(Extracted records)
= = = = = = =
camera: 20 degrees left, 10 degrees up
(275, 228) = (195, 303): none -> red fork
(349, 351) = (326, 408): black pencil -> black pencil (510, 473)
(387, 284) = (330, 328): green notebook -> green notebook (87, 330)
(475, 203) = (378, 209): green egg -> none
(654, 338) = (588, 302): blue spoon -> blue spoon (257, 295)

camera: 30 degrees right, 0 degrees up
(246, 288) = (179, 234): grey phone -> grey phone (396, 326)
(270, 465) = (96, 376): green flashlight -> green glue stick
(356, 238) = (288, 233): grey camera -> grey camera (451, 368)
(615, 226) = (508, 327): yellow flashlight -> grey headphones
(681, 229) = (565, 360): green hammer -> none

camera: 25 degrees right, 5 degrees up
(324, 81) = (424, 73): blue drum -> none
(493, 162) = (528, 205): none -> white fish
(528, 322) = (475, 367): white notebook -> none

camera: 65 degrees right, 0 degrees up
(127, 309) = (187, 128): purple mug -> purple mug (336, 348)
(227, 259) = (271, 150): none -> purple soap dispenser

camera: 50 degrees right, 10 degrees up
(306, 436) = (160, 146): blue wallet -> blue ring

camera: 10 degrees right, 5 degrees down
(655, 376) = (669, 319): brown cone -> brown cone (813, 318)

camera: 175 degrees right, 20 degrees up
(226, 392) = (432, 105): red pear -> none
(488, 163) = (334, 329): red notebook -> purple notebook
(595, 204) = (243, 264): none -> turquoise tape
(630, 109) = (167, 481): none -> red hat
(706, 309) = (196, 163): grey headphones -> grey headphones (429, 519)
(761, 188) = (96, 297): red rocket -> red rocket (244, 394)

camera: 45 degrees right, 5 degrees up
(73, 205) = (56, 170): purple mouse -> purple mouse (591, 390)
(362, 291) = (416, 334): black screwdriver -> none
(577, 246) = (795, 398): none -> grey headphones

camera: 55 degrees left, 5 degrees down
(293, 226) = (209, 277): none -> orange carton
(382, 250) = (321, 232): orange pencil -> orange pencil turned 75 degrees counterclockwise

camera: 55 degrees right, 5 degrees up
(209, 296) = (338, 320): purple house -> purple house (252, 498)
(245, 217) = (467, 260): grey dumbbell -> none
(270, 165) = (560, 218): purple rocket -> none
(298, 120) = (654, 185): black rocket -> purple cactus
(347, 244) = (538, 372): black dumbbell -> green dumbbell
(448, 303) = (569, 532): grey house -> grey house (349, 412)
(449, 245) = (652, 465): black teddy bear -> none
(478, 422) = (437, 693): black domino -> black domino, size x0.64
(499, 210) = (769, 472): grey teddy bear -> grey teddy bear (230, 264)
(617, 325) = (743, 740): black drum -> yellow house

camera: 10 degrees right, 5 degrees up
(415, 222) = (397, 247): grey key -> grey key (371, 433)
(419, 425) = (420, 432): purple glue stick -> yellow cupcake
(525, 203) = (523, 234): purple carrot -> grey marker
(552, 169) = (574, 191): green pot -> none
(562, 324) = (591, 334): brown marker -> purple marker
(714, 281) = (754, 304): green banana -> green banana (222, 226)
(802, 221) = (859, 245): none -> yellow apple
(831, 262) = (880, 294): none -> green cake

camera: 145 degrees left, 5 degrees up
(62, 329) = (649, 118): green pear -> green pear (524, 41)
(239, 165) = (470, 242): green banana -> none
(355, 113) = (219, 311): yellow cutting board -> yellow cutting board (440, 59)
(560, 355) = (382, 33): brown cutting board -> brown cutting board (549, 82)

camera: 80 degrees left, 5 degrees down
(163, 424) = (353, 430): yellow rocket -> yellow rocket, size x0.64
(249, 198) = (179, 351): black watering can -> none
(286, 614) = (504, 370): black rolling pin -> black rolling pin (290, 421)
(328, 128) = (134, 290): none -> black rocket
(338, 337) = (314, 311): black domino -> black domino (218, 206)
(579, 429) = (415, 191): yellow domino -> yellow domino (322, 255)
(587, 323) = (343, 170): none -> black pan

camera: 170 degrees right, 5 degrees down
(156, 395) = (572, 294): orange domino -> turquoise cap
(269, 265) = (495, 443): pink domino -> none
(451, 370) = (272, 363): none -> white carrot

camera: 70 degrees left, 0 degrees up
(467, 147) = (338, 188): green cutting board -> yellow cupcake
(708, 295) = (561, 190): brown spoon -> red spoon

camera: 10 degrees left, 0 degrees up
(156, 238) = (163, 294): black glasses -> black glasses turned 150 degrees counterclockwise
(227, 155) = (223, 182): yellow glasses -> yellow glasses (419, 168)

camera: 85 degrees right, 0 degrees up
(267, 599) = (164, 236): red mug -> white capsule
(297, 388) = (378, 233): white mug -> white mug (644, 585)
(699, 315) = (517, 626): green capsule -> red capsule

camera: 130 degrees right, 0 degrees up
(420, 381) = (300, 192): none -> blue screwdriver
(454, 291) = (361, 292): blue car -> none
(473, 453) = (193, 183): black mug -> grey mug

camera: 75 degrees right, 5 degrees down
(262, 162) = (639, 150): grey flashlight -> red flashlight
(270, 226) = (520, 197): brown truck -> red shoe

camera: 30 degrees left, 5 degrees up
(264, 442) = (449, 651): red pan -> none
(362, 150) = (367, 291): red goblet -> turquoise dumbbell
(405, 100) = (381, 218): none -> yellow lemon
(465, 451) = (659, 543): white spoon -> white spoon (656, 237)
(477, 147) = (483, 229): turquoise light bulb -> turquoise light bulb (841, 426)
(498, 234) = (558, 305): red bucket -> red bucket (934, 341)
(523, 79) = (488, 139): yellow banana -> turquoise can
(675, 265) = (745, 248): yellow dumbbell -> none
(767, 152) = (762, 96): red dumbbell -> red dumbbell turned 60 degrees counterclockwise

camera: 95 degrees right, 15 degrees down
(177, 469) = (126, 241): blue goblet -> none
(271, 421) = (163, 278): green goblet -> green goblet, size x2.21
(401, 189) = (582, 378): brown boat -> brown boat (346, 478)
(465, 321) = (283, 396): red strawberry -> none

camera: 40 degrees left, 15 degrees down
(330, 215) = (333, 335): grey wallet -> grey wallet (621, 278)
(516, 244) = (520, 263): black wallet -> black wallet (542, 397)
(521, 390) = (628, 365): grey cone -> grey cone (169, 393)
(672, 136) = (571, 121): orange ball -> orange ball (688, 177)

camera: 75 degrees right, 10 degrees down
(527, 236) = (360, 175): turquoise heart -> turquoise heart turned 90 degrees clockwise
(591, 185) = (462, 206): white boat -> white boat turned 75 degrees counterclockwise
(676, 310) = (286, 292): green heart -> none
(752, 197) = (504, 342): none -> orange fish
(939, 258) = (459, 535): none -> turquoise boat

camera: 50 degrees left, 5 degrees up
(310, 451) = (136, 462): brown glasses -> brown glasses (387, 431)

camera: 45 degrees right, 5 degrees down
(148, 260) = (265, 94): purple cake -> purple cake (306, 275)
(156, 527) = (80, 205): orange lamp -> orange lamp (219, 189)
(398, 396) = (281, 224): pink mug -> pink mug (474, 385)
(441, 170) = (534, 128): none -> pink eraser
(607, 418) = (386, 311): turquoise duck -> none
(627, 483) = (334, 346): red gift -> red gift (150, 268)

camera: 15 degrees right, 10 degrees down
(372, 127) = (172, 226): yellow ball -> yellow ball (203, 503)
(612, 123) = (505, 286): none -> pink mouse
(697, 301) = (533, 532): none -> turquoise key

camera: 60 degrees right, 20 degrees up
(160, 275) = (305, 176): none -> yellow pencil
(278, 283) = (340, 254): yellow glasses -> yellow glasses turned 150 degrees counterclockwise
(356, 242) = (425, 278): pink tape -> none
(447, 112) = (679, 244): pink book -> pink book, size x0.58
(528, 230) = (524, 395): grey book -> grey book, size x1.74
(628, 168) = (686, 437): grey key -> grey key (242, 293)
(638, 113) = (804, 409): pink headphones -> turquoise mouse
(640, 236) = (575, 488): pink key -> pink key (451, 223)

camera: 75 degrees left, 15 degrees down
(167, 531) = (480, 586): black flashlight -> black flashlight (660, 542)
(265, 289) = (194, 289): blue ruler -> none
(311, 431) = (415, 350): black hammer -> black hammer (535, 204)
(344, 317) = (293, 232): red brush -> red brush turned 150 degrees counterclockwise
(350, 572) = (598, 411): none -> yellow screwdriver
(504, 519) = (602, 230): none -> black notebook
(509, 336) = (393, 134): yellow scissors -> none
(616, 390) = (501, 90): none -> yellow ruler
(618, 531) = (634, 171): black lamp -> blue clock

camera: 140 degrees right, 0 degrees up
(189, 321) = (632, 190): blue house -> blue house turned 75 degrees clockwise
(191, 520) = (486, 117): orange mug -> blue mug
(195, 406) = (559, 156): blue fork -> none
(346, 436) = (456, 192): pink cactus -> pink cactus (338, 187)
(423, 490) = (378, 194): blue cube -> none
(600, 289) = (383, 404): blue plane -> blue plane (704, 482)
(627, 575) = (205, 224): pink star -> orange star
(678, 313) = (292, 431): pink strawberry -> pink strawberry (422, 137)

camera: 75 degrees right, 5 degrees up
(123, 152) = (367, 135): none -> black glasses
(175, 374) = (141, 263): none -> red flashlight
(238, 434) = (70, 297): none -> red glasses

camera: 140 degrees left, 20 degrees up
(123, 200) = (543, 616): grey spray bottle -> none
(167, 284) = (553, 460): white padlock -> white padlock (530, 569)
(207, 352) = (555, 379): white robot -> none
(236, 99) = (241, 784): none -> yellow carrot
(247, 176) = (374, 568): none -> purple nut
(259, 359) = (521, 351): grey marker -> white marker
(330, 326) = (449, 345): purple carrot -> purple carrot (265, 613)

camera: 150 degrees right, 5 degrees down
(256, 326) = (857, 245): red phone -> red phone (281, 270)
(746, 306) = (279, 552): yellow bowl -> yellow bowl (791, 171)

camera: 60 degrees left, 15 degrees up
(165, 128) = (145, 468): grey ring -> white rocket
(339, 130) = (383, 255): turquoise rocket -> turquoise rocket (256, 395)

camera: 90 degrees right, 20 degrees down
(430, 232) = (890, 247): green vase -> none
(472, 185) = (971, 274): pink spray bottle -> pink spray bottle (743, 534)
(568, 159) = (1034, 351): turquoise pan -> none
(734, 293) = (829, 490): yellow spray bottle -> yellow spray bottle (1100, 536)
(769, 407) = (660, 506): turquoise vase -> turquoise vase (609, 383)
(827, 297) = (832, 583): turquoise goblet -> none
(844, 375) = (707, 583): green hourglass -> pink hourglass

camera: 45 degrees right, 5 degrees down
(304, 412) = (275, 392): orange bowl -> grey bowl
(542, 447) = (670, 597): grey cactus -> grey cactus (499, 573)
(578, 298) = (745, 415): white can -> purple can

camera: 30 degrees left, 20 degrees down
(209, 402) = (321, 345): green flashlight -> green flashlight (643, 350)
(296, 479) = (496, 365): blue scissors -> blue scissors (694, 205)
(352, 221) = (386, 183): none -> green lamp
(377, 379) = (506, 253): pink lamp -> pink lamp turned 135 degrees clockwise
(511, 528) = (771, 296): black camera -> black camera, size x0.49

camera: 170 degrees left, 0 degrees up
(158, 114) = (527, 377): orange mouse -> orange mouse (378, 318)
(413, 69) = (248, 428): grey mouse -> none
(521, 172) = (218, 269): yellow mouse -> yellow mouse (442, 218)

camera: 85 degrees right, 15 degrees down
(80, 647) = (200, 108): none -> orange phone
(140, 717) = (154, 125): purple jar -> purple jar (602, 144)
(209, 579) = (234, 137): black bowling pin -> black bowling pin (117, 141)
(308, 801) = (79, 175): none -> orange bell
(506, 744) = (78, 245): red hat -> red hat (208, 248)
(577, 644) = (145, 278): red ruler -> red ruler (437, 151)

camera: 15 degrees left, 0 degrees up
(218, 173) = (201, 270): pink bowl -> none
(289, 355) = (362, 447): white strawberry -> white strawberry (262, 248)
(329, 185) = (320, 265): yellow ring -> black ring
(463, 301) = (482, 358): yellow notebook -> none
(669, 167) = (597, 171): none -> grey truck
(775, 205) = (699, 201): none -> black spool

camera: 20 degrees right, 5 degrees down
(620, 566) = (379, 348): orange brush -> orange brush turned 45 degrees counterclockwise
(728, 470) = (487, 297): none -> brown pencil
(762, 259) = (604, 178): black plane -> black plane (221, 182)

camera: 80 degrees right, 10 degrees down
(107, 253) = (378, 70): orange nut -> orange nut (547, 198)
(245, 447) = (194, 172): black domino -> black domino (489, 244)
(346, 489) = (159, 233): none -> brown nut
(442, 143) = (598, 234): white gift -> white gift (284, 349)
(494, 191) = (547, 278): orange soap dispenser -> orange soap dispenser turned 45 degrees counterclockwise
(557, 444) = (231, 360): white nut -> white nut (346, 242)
= = = = = = =
■ **PROBLEM REQUIREMENTS**: From the records above, reproduce exactly the lines from the one with "(528, 322) = (475, 367): white" to the one with "(630, 109) = (167, 481): none -> red hat", both included, and no others.

■ **TASK OUTPUT**:
(528, 322) = (475, 367): white notebook -> none

camera: 65 degrees right, 0 degrees up
(127, 309) = (187, 128): purple mug -> purple mug (336, 348)
(227, 259) = (271, 150): none -> purple soap dispenser

camera: 50 degrees right, 10 degrees up
(306, 436) = (160, 146): blue wallet -> blue ring

camera: 10 degrees right, 5 degrees down
(655, 376) = (669, 319): brown cone -> brown cone (813, 318)

camera: 175 degrees right, 20 degrees up
(226, 392) = (432, 105): red pear -> none
(488, 163) = (334, 329): red notebook -> purple notebook
(595, 204) = (243, 264): none -> turquoise tape
(630, 109) = (167, 481): none -> red hat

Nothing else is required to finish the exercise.